What the task requires
Read the listing and extract each line that includes the word "slope".

Provided material
· · · · ·

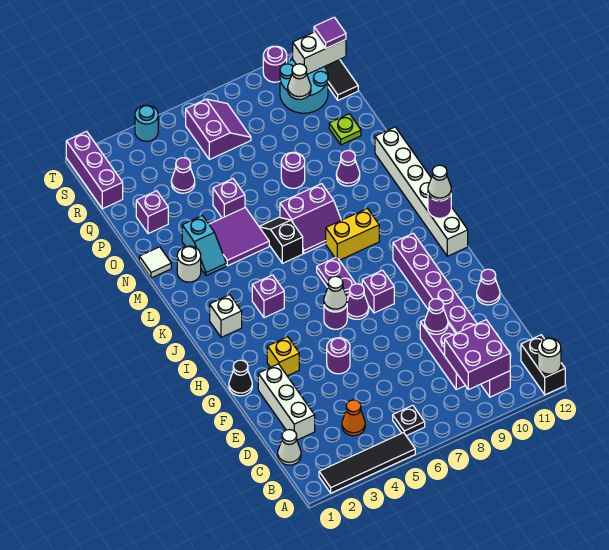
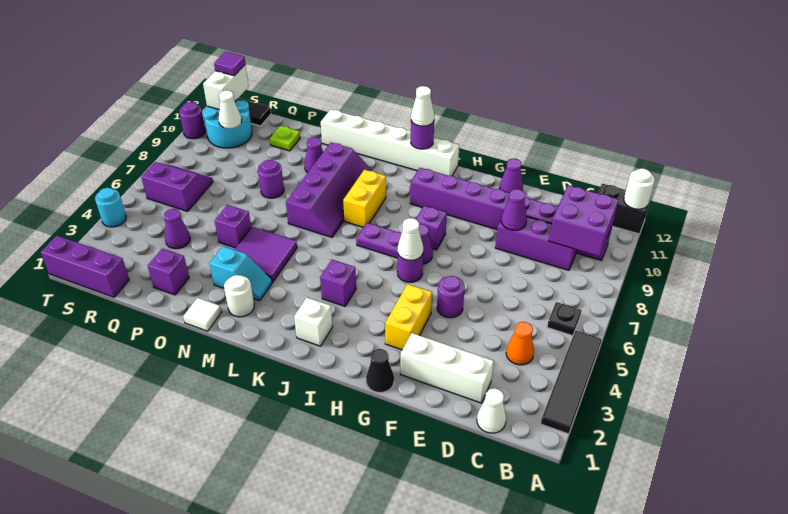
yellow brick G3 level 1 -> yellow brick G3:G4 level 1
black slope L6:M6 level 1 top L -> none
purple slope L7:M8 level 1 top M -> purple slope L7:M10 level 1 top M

· · · · ·

Written solution
black slope L6:M6 level 1 top L -> none
purple slope L7:M8 level 1 top M -> purple slope L7:M10 level 1 top M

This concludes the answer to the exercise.